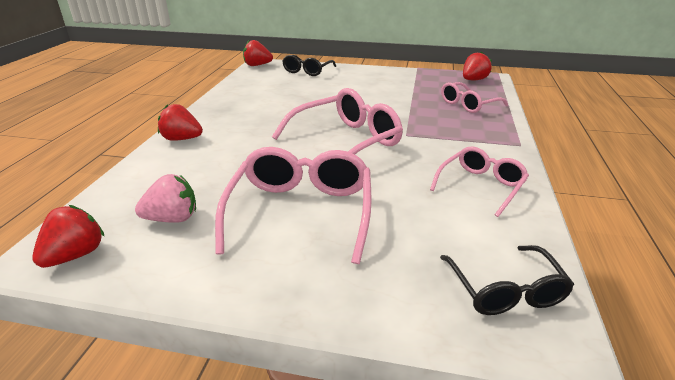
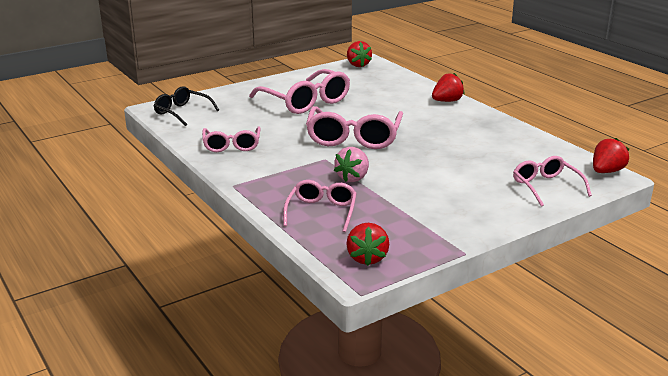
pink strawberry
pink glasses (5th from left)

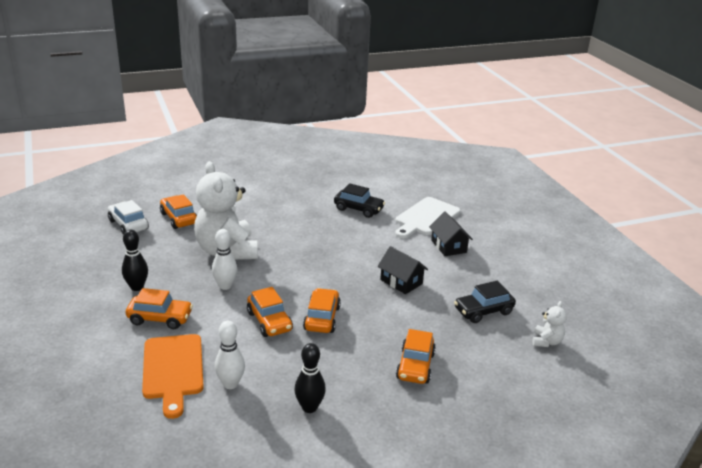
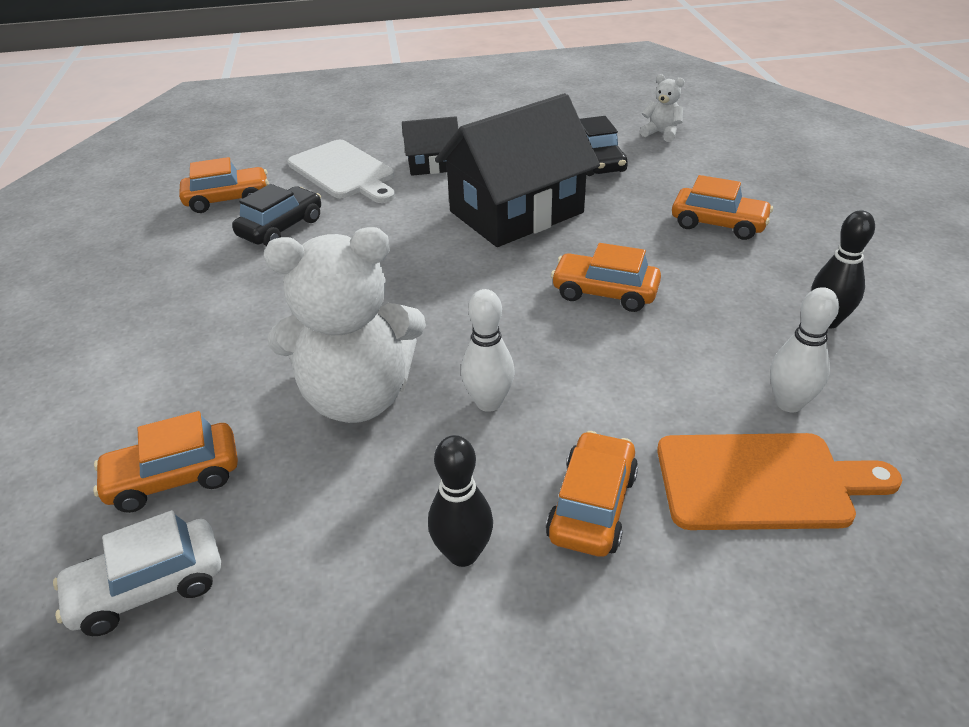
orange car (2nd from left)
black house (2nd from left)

------------------------

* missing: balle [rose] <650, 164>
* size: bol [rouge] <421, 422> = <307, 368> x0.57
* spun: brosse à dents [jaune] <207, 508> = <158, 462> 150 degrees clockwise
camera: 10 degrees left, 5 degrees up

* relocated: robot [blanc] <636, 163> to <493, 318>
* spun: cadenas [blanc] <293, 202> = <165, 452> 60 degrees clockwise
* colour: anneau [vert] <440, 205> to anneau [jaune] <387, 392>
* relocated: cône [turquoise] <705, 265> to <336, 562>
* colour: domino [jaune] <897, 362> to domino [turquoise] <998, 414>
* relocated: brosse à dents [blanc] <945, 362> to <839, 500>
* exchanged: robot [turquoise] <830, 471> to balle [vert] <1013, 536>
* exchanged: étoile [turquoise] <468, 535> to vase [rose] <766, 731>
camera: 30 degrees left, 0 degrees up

------------------------

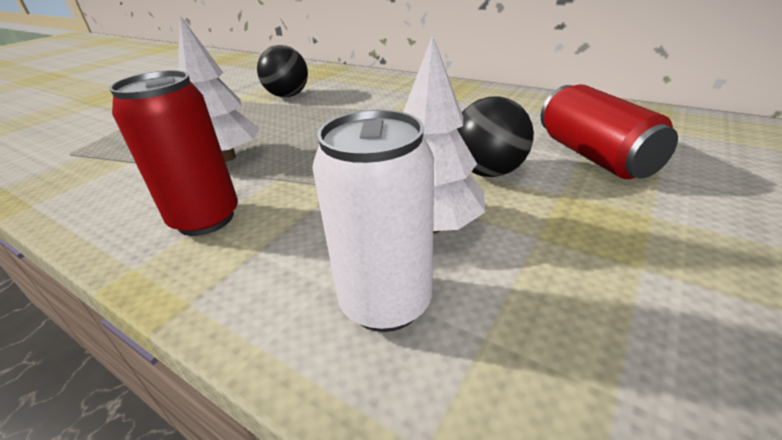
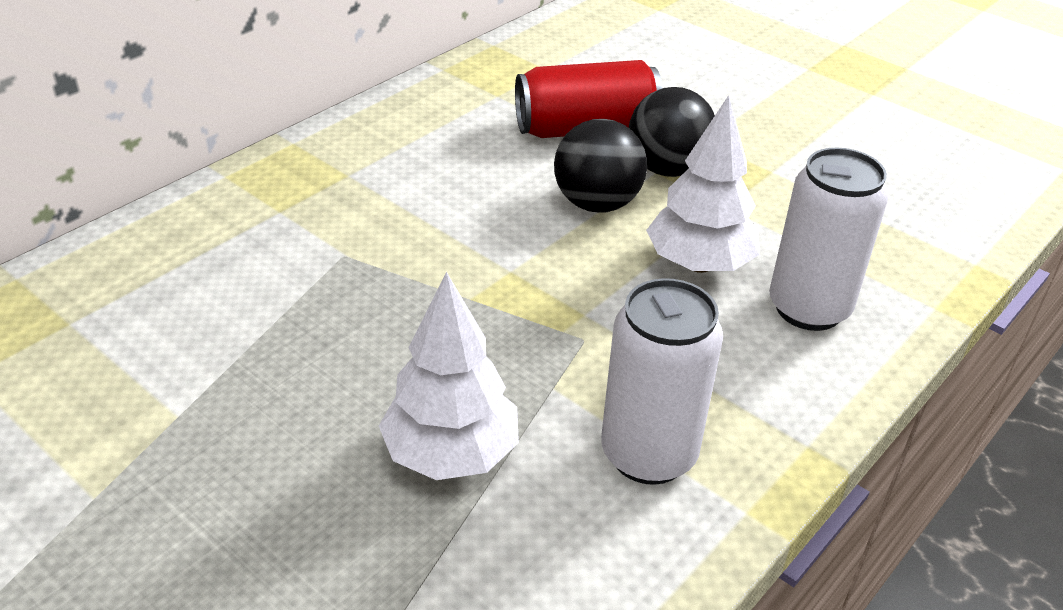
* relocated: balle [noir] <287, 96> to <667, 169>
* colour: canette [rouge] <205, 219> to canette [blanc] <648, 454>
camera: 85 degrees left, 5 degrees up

------------------------

ABOUT THIS EXERCISE
The reply should hold only the lines of the listing above starting at the line containing "[rose] <650, 164>" and ending at the line containing "150 degrees clockwise", exactly as written.

WRITTEN SOLUTION
* missing: balle [rose] <650, 164>
* size: bol [rouge] <421, 422> = <307, 368> x0.57
* spun: brosse à dents [jaune] <207, 508> = <158, 462> 150 degrees clockwise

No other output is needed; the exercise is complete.